● The problem:
Give back, word for word, every line from the one containing "(363, 306) = (392, 292): white" to the end of the listing, and nothing more.

● Extracted entries:
:::::

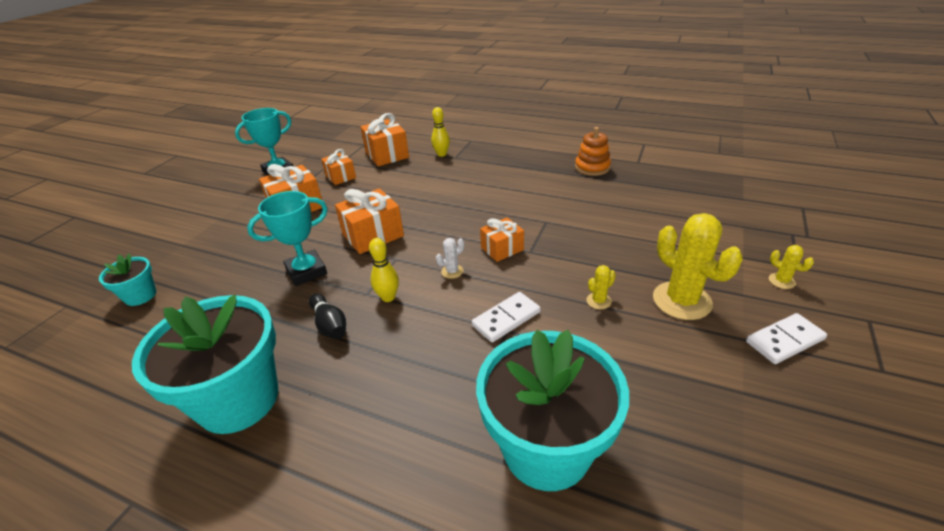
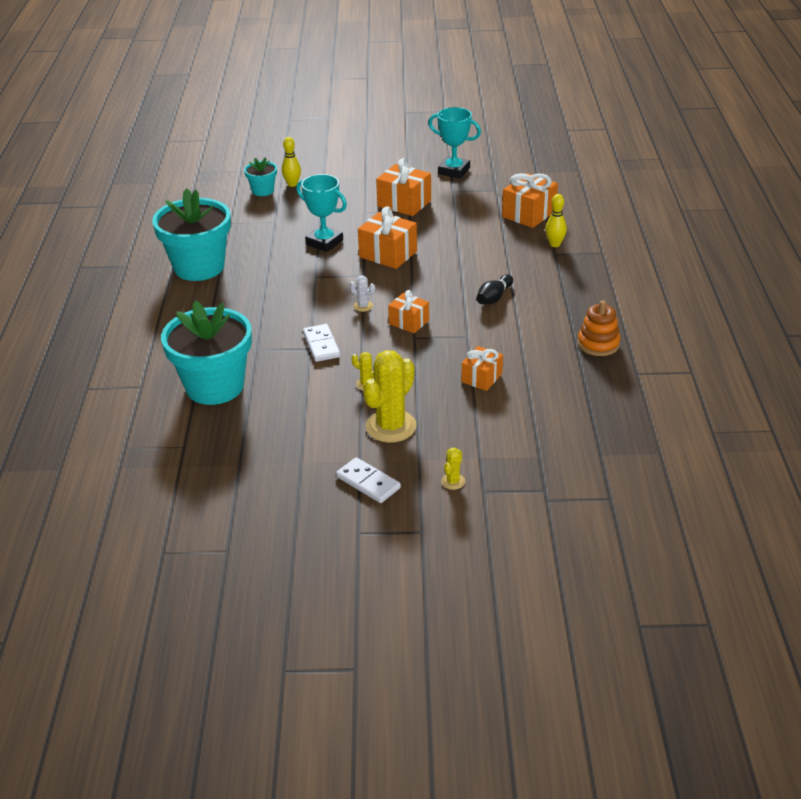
camera: 65 degrees right, 0 degrees up
(330, 325) = (275, 274): black bowling pin -> black bowling pin (494, 298)
(340, 176) = (468, 205): orange gift -> orange gift (482, 378)
(388, 297) = (316, 287): yellow bowling pin -> yellow bowling pin (292, 184)
(506, 319) = (321, 345): white domino -> white domino turned 45 degrees clockwise

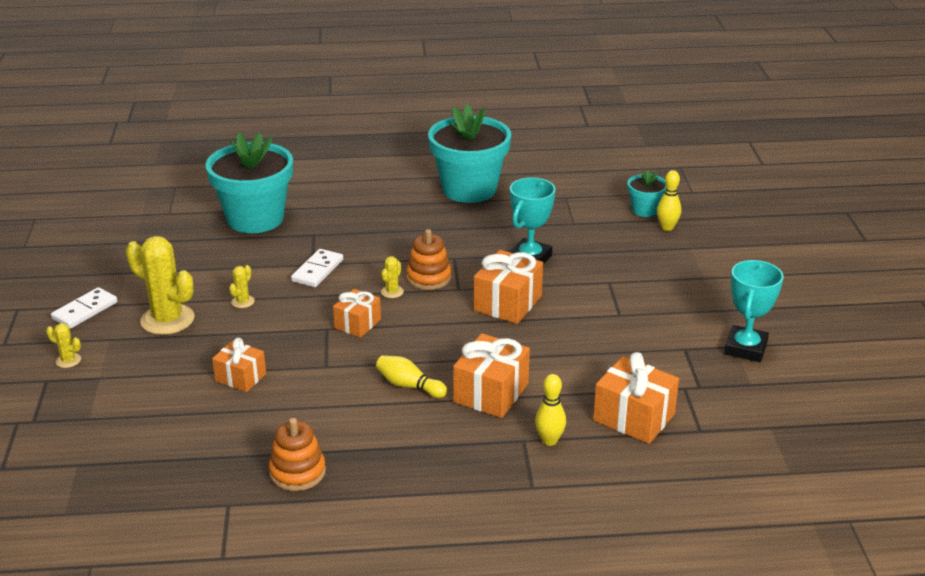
camera: 85 degrees right, 5 degrees down
(321, 345) = (317, 270): white domino -> white domino turned 45 degrees counterclockwise
(344, 288) = (429, 277): none -> orange stacking toy
(363, 306) = (392, 292): white cactus -> yellow cactus
(404, 203) = (639, 310): orange gift -> orange gift (491, 393)
(494, 298) = (409, 386): black bowling pin -> yellow bowling pin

:::::

● Answer to this exercise:
(363, 306) = (392, 292): white cactus -> yellow cactus
(404, 203) = (639, 310): orange gift -> orange gift (491, 393)
(494, 298) = (409, 386): black bowling pin -> yellow bowling pin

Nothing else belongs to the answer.